◆ **Aim**
Pull out every line of the entries below that contains the string "road", and copy each one in full.

◆ **Task material**
·····

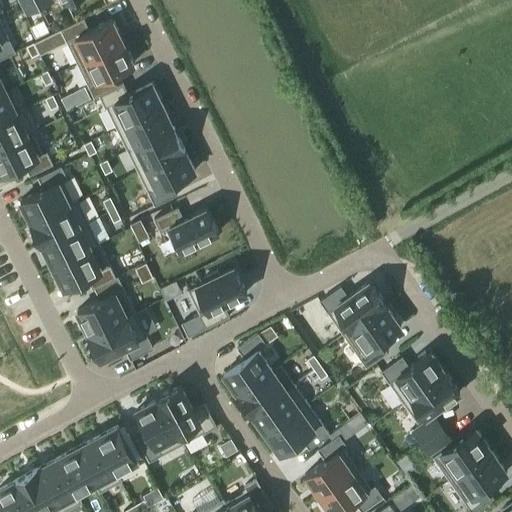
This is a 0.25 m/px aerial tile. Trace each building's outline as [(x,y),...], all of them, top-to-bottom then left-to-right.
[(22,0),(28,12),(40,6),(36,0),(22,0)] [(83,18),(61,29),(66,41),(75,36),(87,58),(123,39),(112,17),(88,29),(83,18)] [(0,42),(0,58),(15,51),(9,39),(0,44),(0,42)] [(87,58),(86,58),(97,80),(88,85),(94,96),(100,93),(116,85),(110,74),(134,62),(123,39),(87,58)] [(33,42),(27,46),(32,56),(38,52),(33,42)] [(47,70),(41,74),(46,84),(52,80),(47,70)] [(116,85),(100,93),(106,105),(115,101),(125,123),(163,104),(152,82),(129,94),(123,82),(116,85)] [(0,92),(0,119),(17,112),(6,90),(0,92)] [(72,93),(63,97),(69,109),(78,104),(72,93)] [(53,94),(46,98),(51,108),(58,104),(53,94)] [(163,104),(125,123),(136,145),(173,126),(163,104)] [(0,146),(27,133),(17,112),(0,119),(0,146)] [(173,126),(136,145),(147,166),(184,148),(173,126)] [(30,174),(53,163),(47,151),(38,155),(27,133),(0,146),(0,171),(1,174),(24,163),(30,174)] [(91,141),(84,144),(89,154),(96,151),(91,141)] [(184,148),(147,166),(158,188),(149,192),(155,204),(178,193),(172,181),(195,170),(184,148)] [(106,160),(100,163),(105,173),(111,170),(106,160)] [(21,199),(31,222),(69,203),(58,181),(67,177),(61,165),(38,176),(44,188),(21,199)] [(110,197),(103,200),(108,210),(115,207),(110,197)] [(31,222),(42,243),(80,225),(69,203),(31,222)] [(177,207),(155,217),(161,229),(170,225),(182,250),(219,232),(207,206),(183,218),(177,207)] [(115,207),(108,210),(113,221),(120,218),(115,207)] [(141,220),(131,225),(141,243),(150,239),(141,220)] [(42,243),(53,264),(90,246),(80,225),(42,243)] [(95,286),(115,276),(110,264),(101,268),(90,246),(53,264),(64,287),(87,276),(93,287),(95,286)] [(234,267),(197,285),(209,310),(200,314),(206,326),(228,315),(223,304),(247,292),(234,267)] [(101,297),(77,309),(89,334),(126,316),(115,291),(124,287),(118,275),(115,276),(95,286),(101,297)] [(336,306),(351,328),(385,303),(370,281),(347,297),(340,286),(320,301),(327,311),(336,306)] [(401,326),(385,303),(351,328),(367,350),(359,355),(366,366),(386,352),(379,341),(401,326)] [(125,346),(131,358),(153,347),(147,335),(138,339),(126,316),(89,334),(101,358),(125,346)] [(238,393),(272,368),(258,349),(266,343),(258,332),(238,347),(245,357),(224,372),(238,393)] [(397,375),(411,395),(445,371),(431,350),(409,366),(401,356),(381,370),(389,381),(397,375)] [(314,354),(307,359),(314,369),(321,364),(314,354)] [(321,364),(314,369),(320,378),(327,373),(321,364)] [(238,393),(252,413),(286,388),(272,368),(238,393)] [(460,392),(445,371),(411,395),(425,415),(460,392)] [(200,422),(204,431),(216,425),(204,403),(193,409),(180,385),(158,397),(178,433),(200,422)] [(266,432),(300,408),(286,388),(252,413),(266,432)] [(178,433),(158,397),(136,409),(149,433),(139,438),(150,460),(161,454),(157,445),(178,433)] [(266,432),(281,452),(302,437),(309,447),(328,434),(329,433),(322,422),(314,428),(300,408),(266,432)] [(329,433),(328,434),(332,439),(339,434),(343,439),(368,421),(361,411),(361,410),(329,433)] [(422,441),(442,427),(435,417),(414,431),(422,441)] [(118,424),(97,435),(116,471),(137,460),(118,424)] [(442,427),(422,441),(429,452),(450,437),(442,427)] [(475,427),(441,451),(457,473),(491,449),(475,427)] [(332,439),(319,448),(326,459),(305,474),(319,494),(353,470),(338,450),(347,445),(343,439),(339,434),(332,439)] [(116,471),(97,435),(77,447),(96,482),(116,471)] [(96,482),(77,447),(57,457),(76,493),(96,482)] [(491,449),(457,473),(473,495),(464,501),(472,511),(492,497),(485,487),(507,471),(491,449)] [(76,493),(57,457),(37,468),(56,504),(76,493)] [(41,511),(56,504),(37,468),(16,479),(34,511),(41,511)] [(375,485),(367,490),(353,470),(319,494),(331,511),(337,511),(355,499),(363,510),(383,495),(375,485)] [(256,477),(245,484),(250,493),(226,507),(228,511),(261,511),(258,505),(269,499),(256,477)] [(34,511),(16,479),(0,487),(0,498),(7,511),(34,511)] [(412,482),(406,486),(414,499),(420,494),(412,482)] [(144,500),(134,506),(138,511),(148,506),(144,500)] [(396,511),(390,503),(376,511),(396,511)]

·····

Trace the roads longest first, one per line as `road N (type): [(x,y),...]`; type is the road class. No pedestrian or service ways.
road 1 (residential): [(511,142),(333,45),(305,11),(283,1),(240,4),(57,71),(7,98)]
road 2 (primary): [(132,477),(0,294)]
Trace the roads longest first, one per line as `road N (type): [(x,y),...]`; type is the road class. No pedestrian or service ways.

·····

◆ **Reply**
Trace the roads longest first, one per line as `road N (type): [(x,y),...]`; type is the road class. No pedestrian or service ways.
road 1 (residential): [(511,142),(333,45),(305,11),(283,1),(240,4),(57,71),(7,98)]
road 2 (primary): [(132,477),(0,294)]
Trace the roads longest first, one per line as `road N (type): [(x,y),...]`; type is the road class. No pedestrian or service ways.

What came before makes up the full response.